* [WHAT YOU SHOULD DO]: Copy each line below that contains "crop".
(GIVEN ENTRIES Opens)
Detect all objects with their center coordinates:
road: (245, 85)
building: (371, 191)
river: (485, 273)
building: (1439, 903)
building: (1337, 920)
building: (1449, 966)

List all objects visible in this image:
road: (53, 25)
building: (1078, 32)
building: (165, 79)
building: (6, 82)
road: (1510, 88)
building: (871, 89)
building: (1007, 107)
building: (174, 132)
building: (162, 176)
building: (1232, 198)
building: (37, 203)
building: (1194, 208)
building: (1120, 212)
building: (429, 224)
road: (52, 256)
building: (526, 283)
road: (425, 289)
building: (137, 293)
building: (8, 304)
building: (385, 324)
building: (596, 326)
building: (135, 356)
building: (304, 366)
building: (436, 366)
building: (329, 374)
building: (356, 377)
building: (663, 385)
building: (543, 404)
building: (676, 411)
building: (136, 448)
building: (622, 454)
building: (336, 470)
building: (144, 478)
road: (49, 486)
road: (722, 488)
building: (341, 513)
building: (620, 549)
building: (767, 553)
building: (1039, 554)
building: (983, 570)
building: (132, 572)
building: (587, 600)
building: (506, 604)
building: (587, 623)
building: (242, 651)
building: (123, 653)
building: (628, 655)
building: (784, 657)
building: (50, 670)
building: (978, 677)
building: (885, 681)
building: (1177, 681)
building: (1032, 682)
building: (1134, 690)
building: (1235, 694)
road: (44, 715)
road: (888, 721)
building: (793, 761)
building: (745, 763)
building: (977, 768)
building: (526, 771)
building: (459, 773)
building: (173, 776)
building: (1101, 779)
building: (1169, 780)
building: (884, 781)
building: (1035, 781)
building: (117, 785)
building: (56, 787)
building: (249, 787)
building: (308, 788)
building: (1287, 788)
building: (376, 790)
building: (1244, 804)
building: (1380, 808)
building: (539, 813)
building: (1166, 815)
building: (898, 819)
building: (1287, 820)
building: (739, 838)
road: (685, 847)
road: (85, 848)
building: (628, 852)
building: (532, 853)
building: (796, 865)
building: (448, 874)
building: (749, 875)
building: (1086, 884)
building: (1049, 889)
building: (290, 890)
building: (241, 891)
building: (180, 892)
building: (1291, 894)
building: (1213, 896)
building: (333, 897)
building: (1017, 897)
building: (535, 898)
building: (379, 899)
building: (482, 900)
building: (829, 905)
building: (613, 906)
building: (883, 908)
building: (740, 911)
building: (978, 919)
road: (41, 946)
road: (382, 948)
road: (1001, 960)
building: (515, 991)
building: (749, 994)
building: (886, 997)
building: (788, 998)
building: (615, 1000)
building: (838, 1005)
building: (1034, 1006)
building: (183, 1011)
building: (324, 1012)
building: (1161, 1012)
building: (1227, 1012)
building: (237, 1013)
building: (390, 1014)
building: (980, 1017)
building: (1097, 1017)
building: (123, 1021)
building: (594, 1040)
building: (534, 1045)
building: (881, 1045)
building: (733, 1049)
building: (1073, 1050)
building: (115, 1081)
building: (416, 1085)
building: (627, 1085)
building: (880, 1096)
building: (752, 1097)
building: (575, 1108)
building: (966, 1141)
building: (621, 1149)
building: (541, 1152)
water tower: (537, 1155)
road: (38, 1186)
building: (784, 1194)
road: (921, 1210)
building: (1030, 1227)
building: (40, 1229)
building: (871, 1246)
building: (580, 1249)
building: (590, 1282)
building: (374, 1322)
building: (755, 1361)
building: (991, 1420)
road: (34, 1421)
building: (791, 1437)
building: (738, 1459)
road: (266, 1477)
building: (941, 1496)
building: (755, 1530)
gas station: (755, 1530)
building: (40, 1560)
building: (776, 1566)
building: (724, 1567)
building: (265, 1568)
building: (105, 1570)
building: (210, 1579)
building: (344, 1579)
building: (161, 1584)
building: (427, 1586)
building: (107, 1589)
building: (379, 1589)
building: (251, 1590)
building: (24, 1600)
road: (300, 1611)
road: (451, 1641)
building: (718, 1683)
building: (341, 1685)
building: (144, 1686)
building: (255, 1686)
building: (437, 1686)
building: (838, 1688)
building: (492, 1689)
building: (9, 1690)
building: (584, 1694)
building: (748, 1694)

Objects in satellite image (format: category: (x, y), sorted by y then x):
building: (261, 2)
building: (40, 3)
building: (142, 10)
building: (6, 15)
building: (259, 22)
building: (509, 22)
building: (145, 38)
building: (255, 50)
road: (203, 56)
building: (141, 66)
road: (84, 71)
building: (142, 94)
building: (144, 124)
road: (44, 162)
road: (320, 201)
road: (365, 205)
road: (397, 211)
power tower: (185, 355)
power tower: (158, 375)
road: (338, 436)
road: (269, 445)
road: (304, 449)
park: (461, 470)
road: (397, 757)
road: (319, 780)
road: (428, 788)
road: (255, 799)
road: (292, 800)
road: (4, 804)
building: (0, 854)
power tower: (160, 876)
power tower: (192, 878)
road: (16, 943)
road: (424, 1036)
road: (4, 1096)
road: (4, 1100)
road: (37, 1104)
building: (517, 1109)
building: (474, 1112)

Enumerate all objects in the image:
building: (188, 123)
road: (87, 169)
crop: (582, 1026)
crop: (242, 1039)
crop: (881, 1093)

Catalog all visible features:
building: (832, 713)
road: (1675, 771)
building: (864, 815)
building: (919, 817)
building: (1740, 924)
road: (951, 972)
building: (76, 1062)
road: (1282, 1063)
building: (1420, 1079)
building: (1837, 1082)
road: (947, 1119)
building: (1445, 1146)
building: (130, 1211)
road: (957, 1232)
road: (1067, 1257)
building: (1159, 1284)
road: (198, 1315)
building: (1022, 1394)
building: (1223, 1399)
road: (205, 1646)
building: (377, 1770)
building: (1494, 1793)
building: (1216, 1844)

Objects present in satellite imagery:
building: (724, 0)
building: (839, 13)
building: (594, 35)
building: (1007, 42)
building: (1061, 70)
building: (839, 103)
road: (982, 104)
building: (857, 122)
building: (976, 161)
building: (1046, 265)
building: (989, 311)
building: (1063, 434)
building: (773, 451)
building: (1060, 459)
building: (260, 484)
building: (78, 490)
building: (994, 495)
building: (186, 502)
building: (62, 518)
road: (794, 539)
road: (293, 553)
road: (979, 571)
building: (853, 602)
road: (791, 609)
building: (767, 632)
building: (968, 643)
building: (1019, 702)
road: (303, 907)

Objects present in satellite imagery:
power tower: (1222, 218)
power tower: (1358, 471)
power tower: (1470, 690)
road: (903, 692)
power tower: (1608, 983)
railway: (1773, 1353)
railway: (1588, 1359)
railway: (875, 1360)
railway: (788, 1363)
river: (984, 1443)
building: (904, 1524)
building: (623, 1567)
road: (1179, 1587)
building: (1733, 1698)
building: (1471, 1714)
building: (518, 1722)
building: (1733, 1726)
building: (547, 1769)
(GIVEN ENTRIES Closes)
* [ANSWER TO THE PROBLEM]:
crop: (582, 1026)
crop: (242, 1039)
crop: (881, 1093)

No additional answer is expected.